- Excerpted data
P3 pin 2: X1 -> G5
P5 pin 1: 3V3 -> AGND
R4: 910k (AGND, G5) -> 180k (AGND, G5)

---

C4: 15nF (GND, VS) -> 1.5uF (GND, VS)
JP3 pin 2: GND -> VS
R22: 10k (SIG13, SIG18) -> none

- To do
Find "P3 pin 2: X1 -> G5" in the entries above and copy that whole line exactly, then each line after it through the line that contains "R4: 910k (AGND, G5) -> 180k (AGND, G5)".

- Solution to this problem
P3 pin 2: X1 -> G5
P5 pin 1: 3V3 -> AGND
R4: 910k (AGND, G5) -> 180k (AGND, G5)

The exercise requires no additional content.